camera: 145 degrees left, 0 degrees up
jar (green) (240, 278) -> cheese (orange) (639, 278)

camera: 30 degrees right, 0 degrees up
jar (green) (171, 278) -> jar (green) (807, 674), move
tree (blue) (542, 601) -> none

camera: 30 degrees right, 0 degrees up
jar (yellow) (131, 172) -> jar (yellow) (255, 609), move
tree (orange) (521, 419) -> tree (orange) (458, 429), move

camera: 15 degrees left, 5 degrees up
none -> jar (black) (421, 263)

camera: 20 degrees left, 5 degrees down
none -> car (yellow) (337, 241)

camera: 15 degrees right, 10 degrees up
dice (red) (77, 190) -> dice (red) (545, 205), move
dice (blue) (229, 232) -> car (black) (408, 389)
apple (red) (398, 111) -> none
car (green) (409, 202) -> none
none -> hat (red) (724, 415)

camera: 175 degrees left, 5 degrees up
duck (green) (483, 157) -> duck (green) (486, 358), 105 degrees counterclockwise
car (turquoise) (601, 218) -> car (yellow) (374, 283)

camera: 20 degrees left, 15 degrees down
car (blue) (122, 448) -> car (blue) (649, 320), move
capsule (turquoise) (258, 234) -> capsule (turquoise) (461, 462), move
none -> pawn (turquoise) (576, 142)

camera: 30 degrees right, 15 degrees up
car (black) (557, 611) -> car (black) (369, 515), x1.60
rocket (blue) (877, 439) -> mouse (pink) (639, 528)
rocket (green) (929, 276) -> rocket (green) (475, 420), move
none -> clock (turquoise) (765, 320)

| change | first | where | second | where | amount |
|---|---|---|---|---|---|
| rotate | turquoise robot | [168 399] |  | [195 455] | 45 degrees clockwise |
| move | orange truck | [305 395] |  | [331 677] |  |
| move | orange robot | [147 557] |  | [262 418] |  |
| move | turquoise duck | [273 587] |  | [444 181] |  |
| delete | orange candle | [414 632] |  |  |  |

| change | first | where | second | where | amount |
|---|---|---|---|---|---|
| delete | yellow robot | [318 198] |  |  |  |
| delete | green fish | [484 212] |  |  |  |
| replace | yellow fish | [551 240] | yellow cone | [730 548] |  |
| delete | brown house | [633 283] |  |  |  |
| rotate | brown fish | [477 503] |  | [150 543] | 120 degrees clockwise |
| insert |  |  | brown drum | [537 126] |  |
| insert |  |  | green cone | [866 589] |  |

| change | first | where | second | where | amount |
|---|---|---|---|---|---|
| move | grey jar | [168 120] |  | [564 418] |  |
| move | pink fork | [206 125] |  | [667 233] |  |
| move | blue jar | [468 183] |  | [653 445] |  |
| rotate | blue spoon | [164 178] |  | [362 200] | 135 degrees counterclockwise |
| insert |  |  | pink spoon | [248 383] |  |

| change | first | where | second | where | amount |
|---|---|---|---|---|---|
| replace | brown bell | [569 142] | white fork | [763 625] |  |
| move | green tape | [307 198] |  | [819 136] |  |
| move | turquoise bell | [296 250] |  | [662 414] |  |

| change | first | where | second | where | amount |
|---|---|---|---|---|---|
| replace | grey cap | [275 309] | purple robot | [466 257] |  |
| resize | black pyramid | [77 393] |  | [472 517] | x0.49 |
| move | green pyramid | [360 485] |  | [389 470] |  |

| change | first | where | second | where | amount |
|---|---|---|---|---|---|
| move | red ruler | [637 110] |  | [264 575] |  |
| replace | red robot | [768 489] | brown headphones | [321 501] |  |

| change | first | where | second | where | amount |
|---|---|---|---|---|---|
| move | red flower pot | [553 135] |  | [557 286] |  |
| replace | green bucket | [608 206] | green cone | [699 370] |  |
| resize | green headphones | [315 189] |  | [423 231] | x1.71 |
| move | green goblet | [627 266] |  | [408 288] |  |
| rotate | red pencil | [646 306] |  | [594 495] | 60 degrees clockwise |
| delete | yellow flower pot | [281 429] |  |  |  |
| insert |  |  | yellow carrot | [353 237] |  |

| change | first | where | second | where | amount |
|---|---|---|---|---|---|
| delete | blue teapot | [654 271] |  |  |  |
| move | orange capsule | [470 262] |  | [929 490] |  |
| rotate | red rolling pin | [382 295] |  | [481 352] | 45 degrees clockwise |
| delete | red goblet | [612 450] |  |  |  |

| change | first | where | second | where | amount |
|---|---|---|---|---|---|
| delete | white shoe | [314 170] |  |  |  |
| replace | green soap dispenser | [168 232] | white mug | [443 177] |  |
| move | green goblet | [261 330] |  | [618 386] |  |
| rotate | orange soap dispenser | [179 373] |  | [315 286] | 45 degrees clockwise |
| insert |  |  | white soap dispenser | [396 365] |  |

(DIRECTIONS FOR THIS TASK):
Every entry above should be returned exactly as written.

(REPLY):
camera: 145 degrees left, 0 degrees up
jar (green) (240, 278) -> cheese (orange) (639, 278)

camera: 30 degrees right, 0 degrees up
jar (green) (171, 278) -> jar (green) (807, 674), move
tree (blue) (542, 601) -> none

camera: 30 degrees right, 0 degrees up
jar (yellow) (131, 172) -> jar (yellow) (255, 609), move
tree (orange) (521, 419) -> tree (orange) (458, 429), move

camera: 15 degrees left, 5 degrees up
none -> jar (black) (421, 263)

camera: 20 degrees left, 5 degrees down
none -> car (yellow) (337, 241)

camera: 15 degrees right, 10 degrees up
dice (red) (77, 190) -> dice (red) (545, 205), move
dice (blue) (229, 232) -> car (black) (408, 389)
apple (red) (398, 111) -> none
car (green) (409, 202) -> none
none -> hat (red) (724, 415)

camera: 175 degrees left, 5 degrees up
duck (green) (483, 157) -> duck (green) (486, 358), 105 degrees counterclockwise
car (turquoise) (601, 218) -> car (yellow) (374, 283)

camera: 20 degrees left, 15 degrees down
car (blue) (122, 448) -> car (blue) (649, 320), move
capsule (turquoise) (258, 234) -> capsule (turquoise) (461, 462), move
none -> pawn (turquoise) (576, 142)

camera: 30 degrees right, 15 degrees up
car (black) (557, 611) -> car (black) (369, 515), x1.60
rocket (blue) (877, 439) -> mouse (pink) (639, 528)
rocket (green) (929, 276) -> rocket (green) (475, 420), move
none -> clock (turquoise) (765, 320)

| change | first | where | second | where | amount |
|---|---|---|---|---|---|
| rotate | turquoise robot | [168 399] |  | [195 455] | 45 degrees clockwise |
| move | orange truck | [305 395] |  | [331 677] |  |
| move | orange robot | [147 557] |  | [262 418] |  |
| move | turquoise duck | [273 587] |  | [444 181] |  |
| delete | orange candle | [414 632] |  |  |  |

| change | first | where | second | where | amount |
|---|---|---|---|---|---|
| delete | yellow robot | [318 198] |  |  |  |
| delete | green fish | [484 212] |  |  |  |
| replace | yellow fish | [551 240] | yellow cone | [730 548] |  |
| delete | brown house | [633 283] |  |  |  |
| rotate | brown fish | [477 503] |  | [150 543] | 120 degrees clockwise |
| insert |  |  | brown drum | [537 126] |  |
| insert |  |  | green cone | [866 589] |  |

| change | first | where | second | where | amount |
|---|---|---|---|---|---|
| move | grey jar | [168 120] |  | [564 418] |  |
| move | pink fork | [206 125] |  | [667 233] |  |
| move | blue jar | [468 183] |  | [653 445] |  |
| rotate | blue spoon | [164 178] |  | [362 200] | 135 degrees counterclockwise |
| insert |  |  | pink spoon | [248 383] |  |

| change | first | where | second | where | amount |
|---|---|---|---|---|---|
| replace | brown bell | [569 142] | white fork | [763 625] |  |
| move | green tape | [307 198] |  | [819 136] |  |
| move | turquoise bell | [296 250] |  | [662 414] |  |

| change | first | where | second | where | amount |
|---|---|---|---|---|---|
| replace | grey cap | [275 309] | purple robot | [466 257] |  |
| resize | black pyramid | [77 393] |  | [472 517] | x0.49 |
| move | green pyramid | [360 485] |  | [389 470] |  |

| change | first | where | second | where | amount |
|---|---|---|---|---|---|
| move | red ruler | [637 110] |  | [264 575] |  |
| replace | red robot | [768 489] | brown headphones | [321 501] |  |

| change | first | where | second | where | amount |
|---|---|---|---|---|---|
| move | red flower pot | [553 135] |  | [557 286] |  |
| replace | green bucket | [608 206] | green cone | [699 370] |  |
| resize | green headphones | [315 189] |  | [423 231] | x1.71 |
| move | green goblet | [627 266] |  | [408 288] |  |
| rotate | red pencil | [646 306] |  | [594 495] | 60 degrees clockwise |
| delete | yellow flower pot | [281 429] |  |  |  |
| insert |  |  | yellow carrot | [353 237] |  |

| change | first | where | second | where | amount |
|---|---|---|---|---|---|
| delete | blue teapot | [654 271] |  |  |  |
| move | orange capsule | [470 262] |  | [929 490] |  |
| rotate | red rolling pin | [382 295] |  | [481 352] | 45 degrees clockwise |
| delete | red goblet | [612 450] |  |  |  |

| change | first | where | second | where | amount |
|---|---|---|---|---|---|
| delete | white shoe | [314 170] |  |  |  |
| replace | green soap dispenser | [168 232] | white mug | [443 177] |  |
| move | green goblet | [261 330] |  | [618 386] |  |
| rotate | orange soap dispenser | [179 373] |  | [315 286] | 45 degrees clockwise |
| insert |  |  | white soap dispenser | [396 365] |  |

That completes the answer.